Coordinate-based change listings

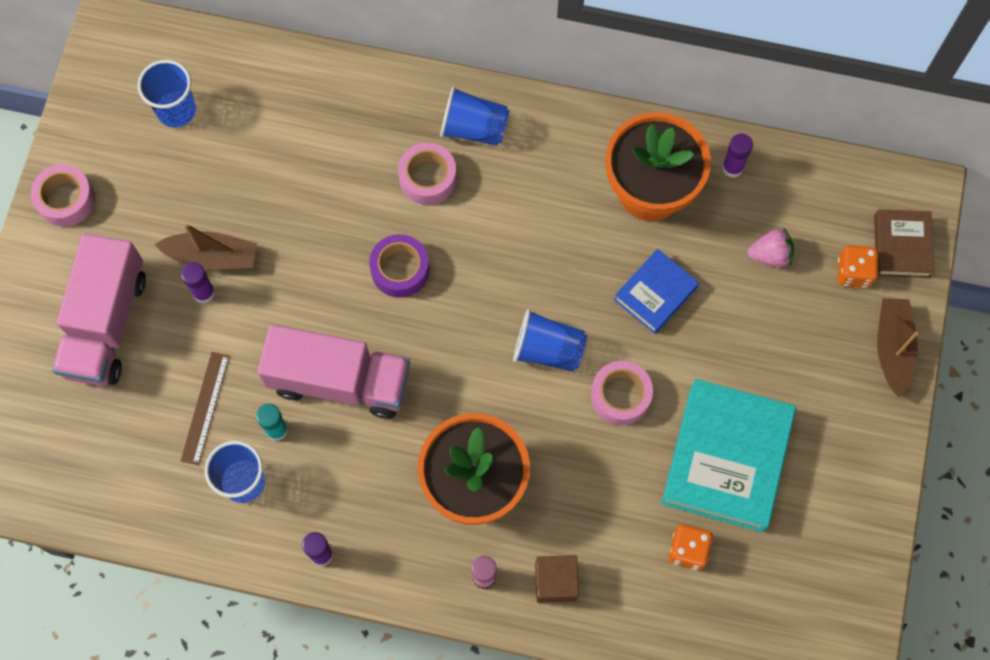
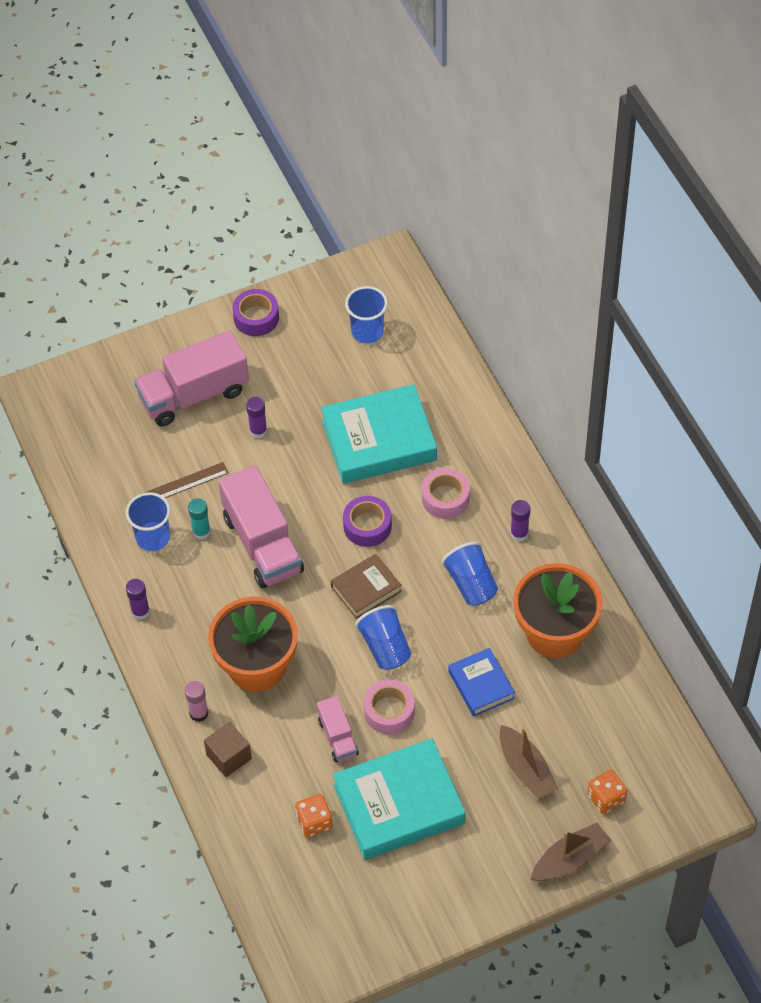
camera: 55 degrees right, 15 degrees down
(66, 200) = (256, 318): pink tape -> purple tape
(212, 256) = (286, 419): brown boat -> brown boat (526, 769)
(312, 190) = (379, 440): none -> turquoise book
(474, 128) = (505, 500): blue cup -> blue cup (471, 584)
(612, 463) = (338, 737): none -> pink truck
(655, 294) = (481, 685): blue book -> blue book turned 60 degrees clockwise
(732, 167) = (617, 672): purple glue stick -> purple glue stick (519, 533)
(770, 255) = (572, 737): pink strawberry -> none
(901, 246) = (654, 817): brown book -> brown book (366, 589)

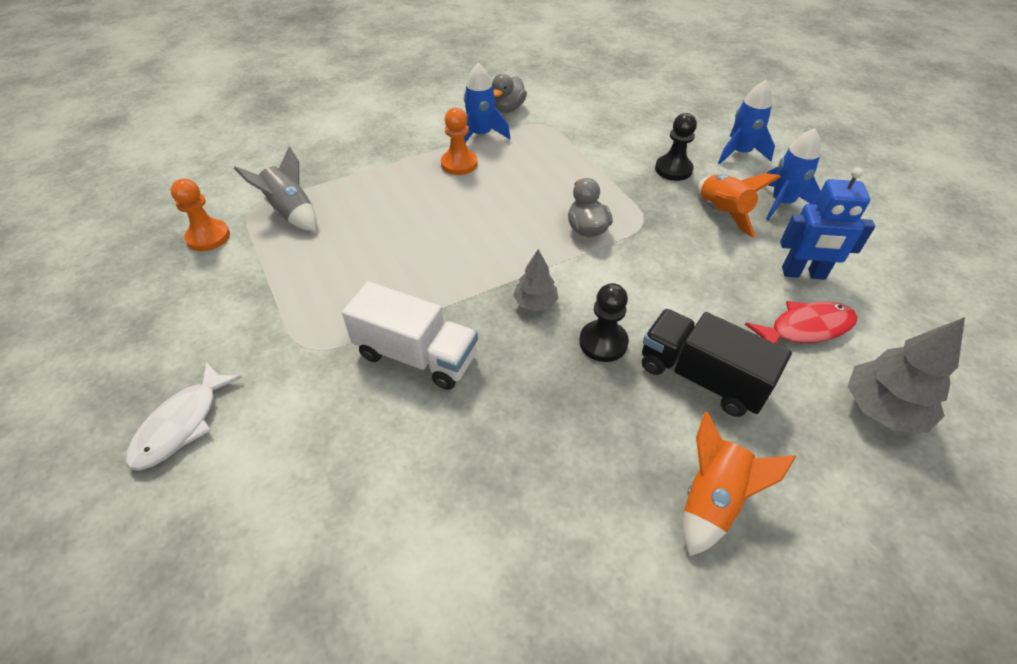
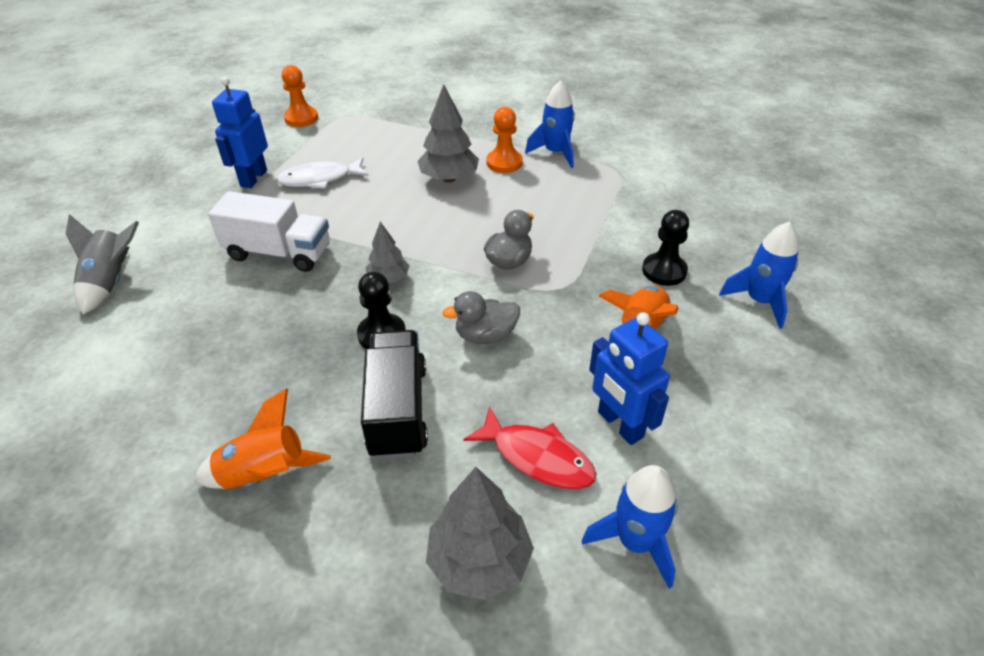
camera: 50 degrees right, 5 degrees down
(182, 424) = (145, 201): white fish -> white fish (320, 179)
(265, 318) = (253, 178): none -> blue robot
(291, 212) = (359, 131): grey rocket -> grey rocket (111, 282)
(416, 355) = (279, 253): white truck -> white truck turned 60 degrees counterclockwise
(440, 201) = (449, 178): none -> grey tree
(507, 108) = (610, 146): grey duck -> grey duck (485, 336)
(781, 203) = (716, 364): blue rocket -> blue rocket (635, 542)

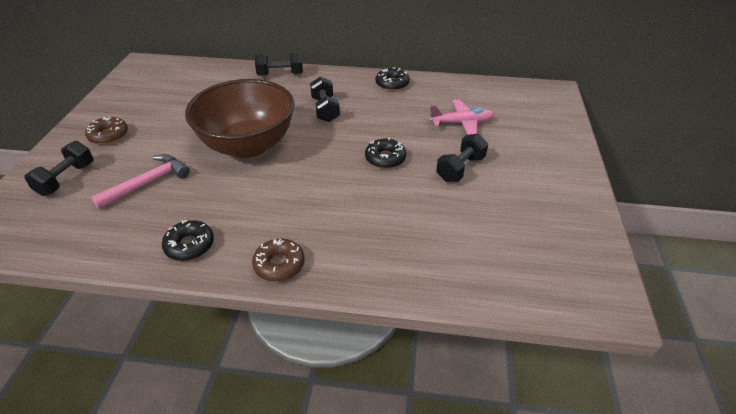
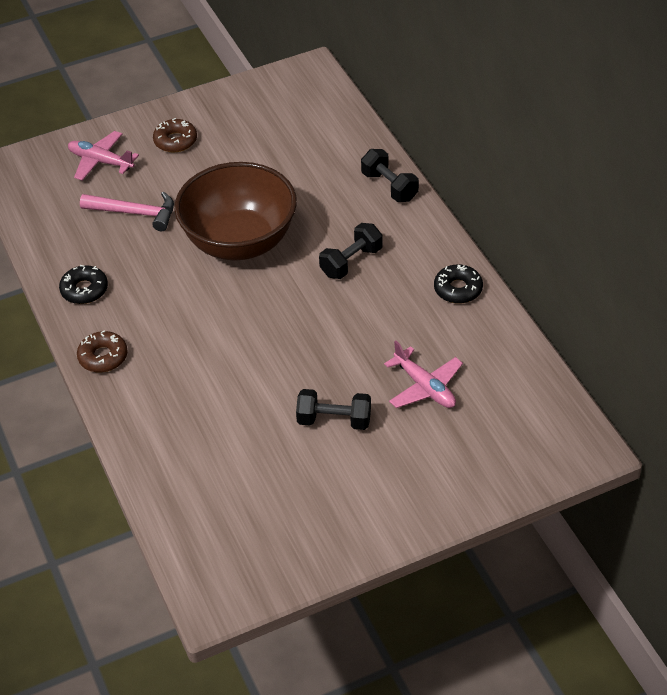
camera: 60 degrees right, 5 degrees up
(66, 179) = (101, 161): black dumbbell -> pink plane
(385, 158) = (303, 353): black donut -> none

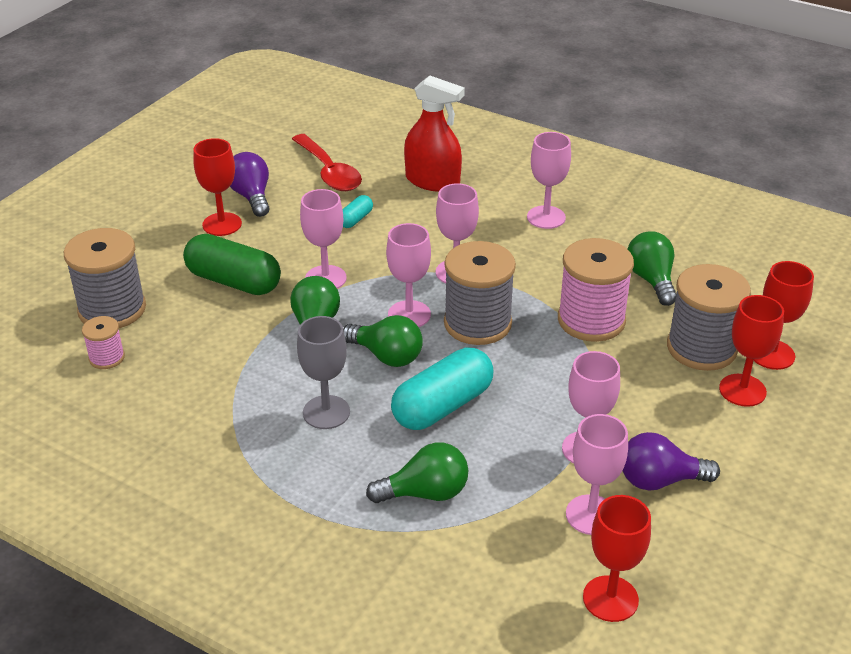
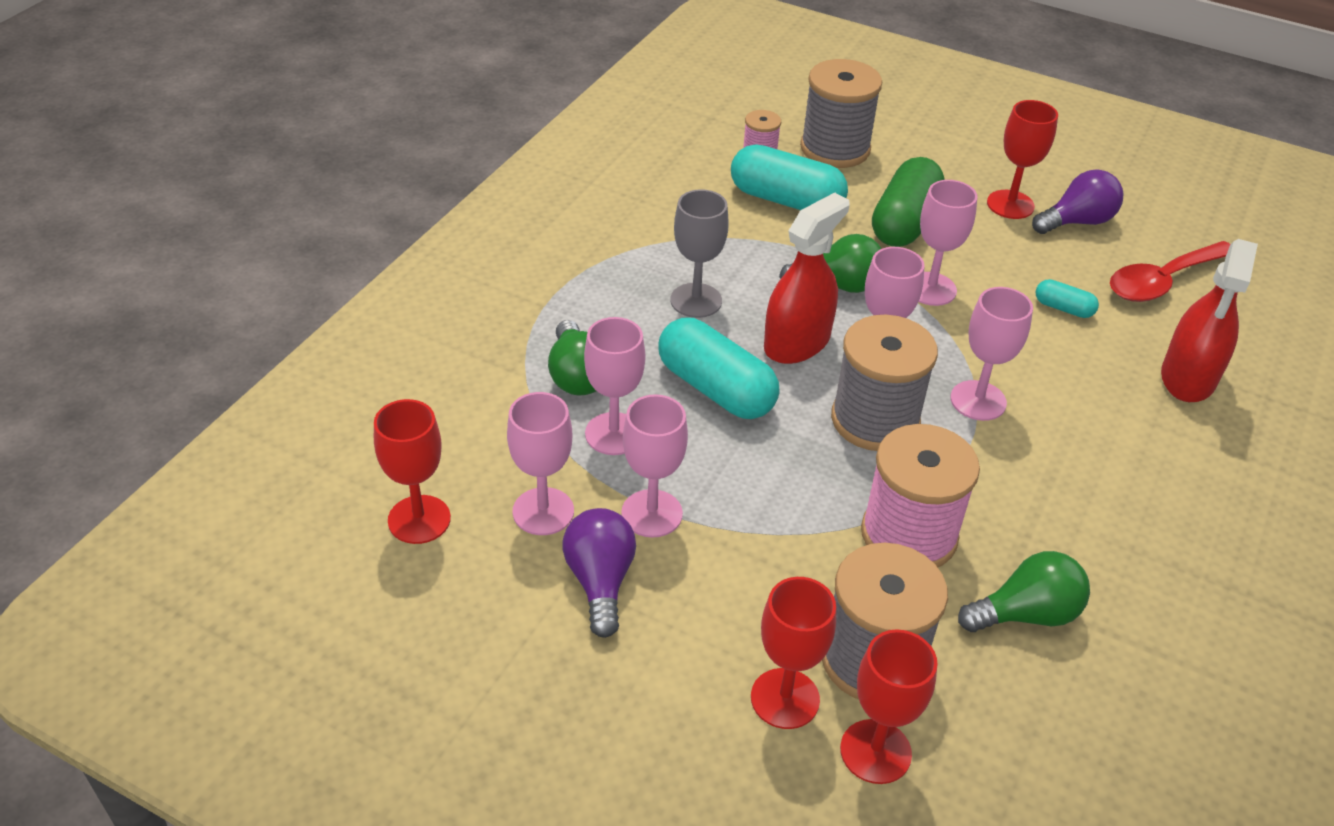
camera: 85 degrees right, 5 degrees up
(187, 346) = (786, 200): none -> turquoise capsule
(386, 356) = (797, 342): green light bulb -> red spray bottle
(546, 217) = (1146, 498): pink goblet -> pink goblet (614, 434)

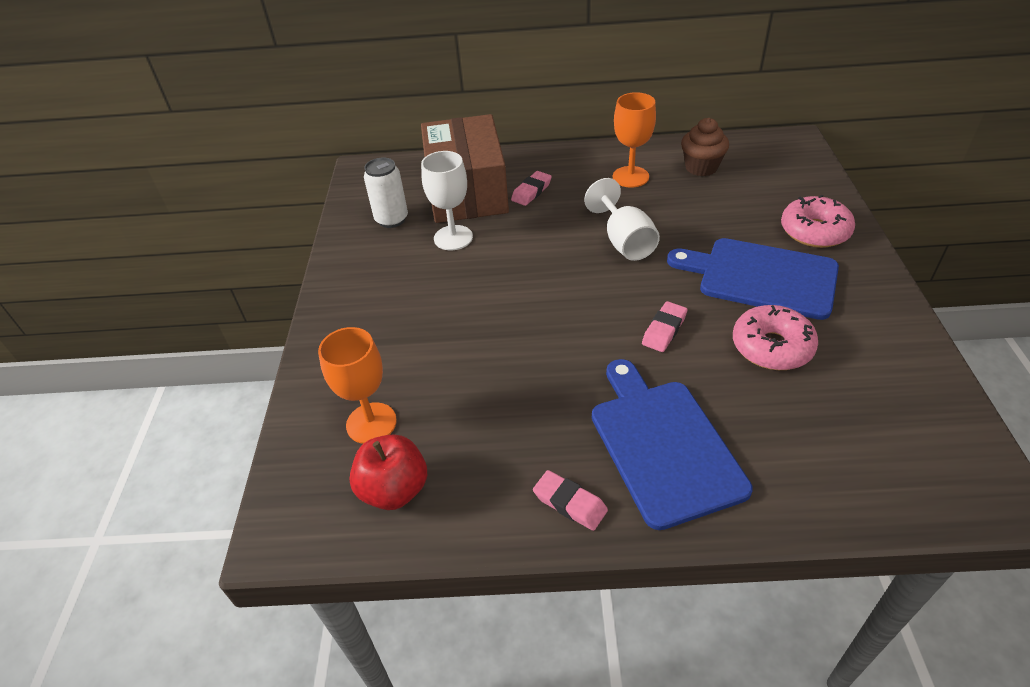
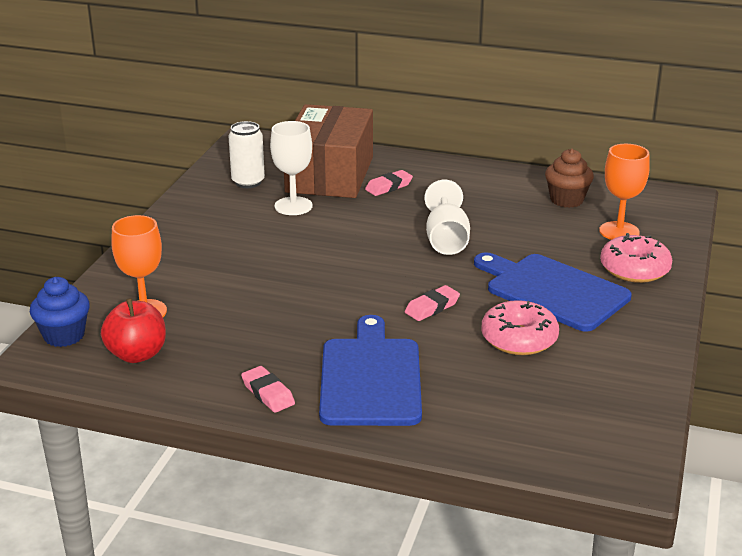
camera: 15 degrees right, 15 degrees down
(296, 486) = (64, 335): none -> blue cupcake
(630, 177) = (491, 194): orange goblet -> orange goblet (619, 231)

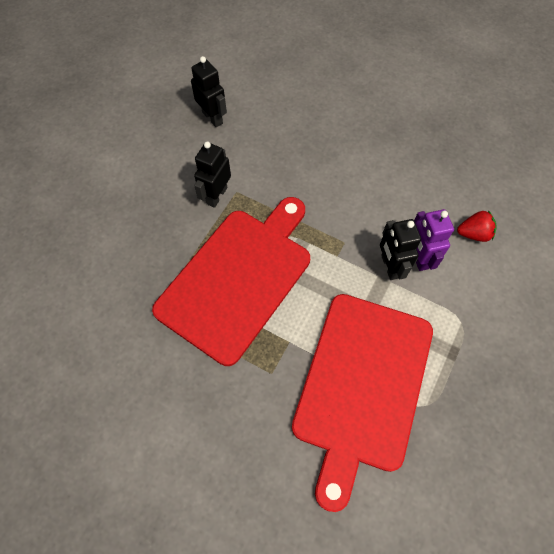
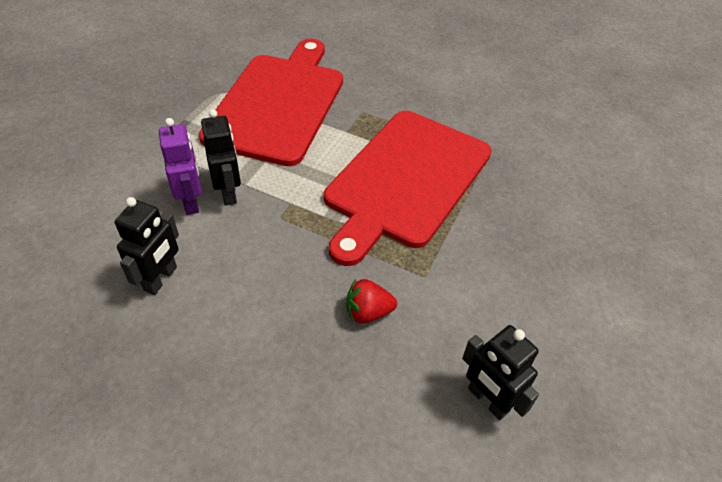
camera: 175 degrees right, 15 degrees down
(216, 196) = (451, 270): black robot -> black robot (161, 279)
(473, 234) = (110, 227): red strawberry -> red strawberry (368, 312)

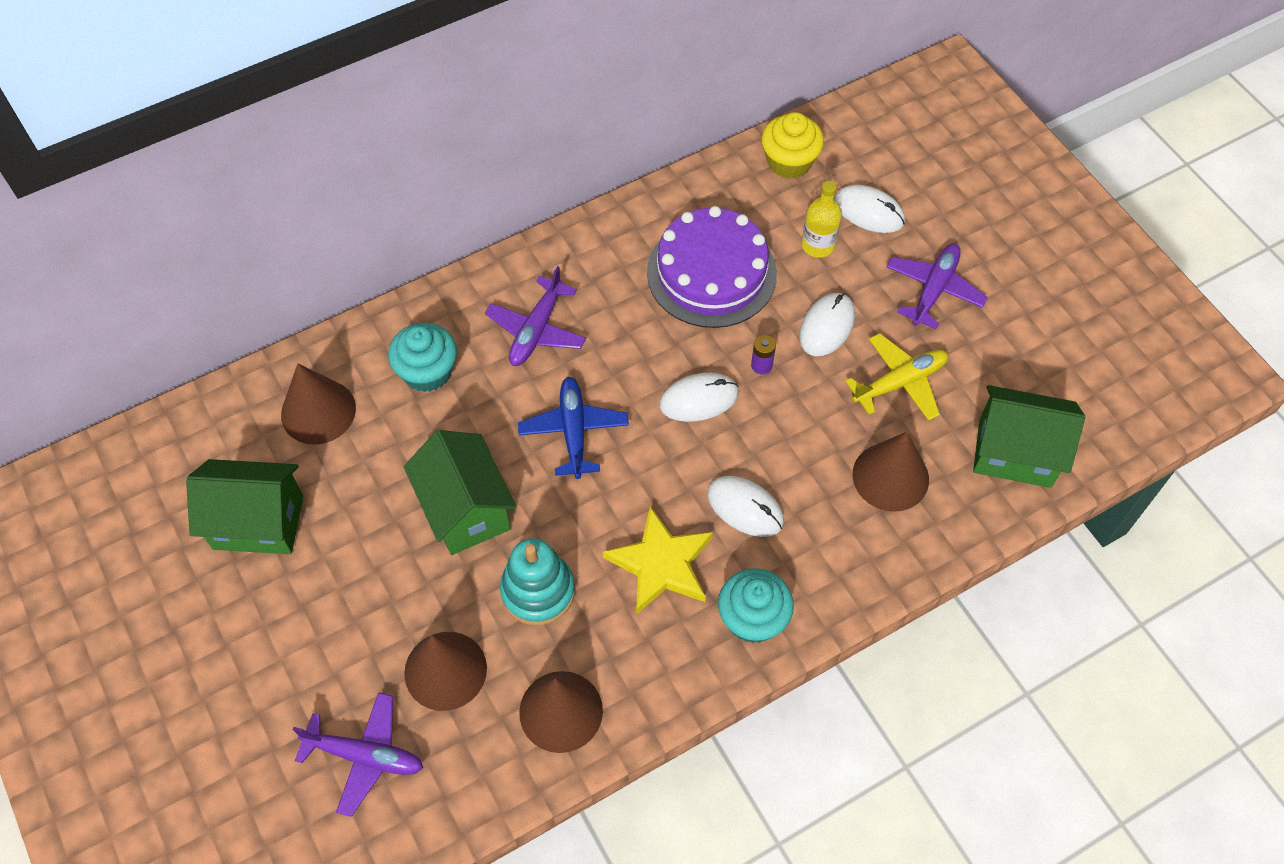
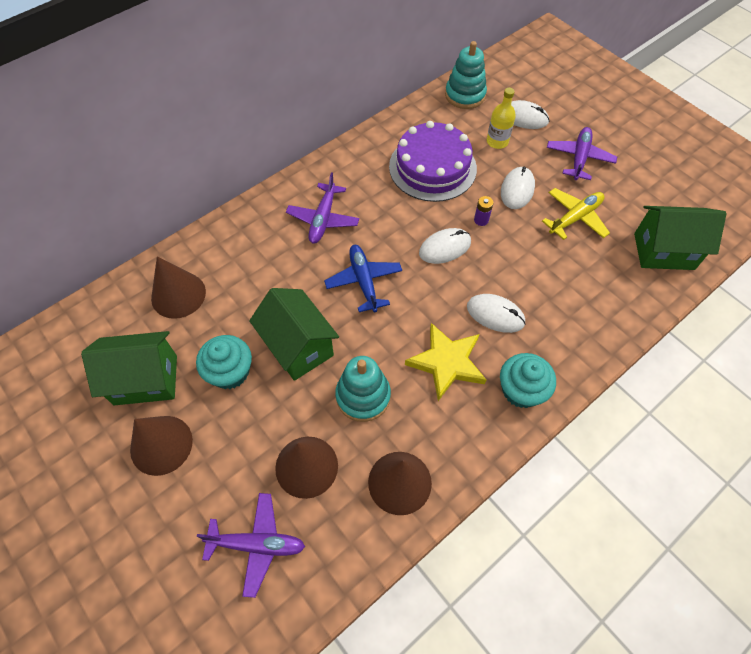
camera: 10 degrees left, 0 degrees up
(427, 371) = (252, 257): turquoise cupcake -> turquoise cupcake (230, 372)
(789, 162) = (465, 95): yellow cupcake -> turquoise stacking toy
(890, 476) = (587, 279): brown cone -> brown cone (161, 445)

◆ PROBLEM DESCRIPTION
Your answer must be exactly the lines from the one with "camera: 85 degrees right, 5 degrees up" through the final line of the data, with no pictures in it.

◆ RESULT BELOW
camera: 85 degrees right, 5 degrees up
(187, 346) = (786, 200): none -> turquoise capsule
(386, 356) = (797, 342): green light bulb -> red spray bottle
(546, 217) = (1146, 498): pink goblet -> pink goblet (614, 434)

camera: 15 degrees right, 15 degrees down
(296, 486) = (64, 335): none -> blue cupcake
(630, 177) = (491, 194): orange goblet -> orange goblet (619, 231)

camera: 175 degrees right, 15 degrees down
(216, 196) = (451, 270): black robot -> black robot (161, 279)
(473, 234) = (110, 227): red strawberry -> red strawberry (368, 312)

camera: 10 degrees left, 0 degrees up
(427, 371) = (252, 257): turquoise cupcake -> turquoise cupcake (230, 372)
(789, 162) = (465, 95): yellow cupcake -> turquoise stacking toy
(890, 476) = (587, 279): brown cone -> brown cone (161, 445)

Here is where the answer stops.